Problem: Print, exactly as written, every line from the first line of the records below through the line containing "white boat: 13 -> 12", and nothing further.

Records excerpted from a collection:
★ ★ ★ ★

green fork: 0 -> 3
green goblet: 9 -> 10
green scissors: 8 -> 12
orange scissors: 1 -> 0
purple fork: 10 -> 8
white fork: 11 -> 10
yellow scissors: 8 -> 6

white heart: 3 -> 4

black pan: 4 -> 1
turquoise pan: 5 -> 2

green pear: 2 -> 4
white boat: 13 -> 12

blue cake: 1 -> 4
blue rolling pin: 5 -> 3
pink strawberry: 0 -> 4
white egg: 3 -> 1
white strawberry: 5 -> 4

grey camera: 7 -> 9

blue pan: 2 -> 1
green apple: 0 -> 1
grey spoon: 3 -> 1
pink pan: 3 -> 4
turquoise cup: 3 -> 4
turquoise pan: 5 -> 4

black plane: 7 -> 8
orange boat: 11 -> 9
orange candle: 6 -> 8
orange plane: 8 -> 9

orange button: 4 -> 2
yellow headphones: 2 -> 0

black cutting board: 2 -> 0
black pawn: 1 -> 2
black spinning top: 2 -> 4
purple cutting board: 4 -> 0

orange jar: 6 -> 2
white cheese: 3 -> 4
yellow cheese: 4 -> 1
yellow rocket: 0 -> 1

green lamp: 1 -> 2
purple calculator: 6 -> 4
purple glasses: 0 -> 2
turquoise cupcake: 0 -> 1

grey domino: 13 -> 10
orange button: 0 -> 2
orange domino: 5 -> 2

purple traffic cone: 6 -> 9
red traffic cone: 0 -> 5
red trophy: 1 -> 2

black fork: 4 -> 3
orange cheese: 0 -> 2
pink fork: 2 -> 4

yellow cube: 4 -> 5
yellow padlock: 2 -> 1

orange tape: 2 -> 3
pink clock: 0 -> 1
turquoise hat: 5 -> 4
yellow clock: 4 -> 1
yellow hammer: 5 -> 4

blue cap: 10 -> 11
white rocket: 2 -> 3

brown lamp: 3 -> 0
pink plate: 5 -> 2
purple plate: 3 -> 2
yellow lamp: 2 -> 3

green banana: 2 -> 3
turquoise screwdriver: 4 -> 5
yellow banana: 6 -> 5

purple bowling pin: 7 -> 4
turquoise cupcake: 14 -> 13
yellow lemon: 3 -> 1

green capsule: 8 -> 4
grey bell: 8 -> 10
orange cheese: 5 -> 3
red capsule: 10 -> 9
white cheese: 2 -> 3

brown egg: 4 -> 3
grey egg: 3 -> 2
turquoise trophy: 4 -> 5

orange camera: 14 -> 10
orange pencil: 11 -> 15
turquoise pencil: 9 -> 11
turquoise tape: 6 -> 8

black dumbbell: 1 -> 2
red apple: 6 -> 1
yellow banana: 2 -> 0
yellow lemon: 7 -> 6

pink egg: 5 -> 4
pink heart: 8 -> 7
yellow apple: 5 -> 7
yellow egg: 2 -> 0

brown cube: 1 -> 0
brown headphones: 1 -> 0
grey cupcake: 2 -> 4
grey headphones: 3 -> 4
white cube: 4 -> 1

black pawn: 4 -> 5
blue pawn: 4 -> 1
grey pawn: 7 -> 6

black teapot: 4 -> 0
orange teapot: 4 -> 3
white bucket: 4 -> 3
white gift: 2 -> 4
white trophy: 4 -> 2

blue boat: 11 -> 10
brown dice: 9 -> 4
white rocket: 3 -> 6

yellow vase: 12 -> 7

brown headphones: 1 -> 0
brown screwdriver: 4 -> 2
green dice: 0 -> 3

★ ★ ★ ★

Task solution:
green fork: 0 -> 3
green goblet: 9 -> 10
green scissors: 8 -> 12
orange scissors: 1 -> 0
purple fork: 10 -> 8
white fork: 11 -> 10
yellow scissors: 8 -> 6

white heart: 3 -> 4

black pan: 4 -> 1
turquoise pan: 5 -> 2

green pear: 2 -> 4
white boat: 13 -> 12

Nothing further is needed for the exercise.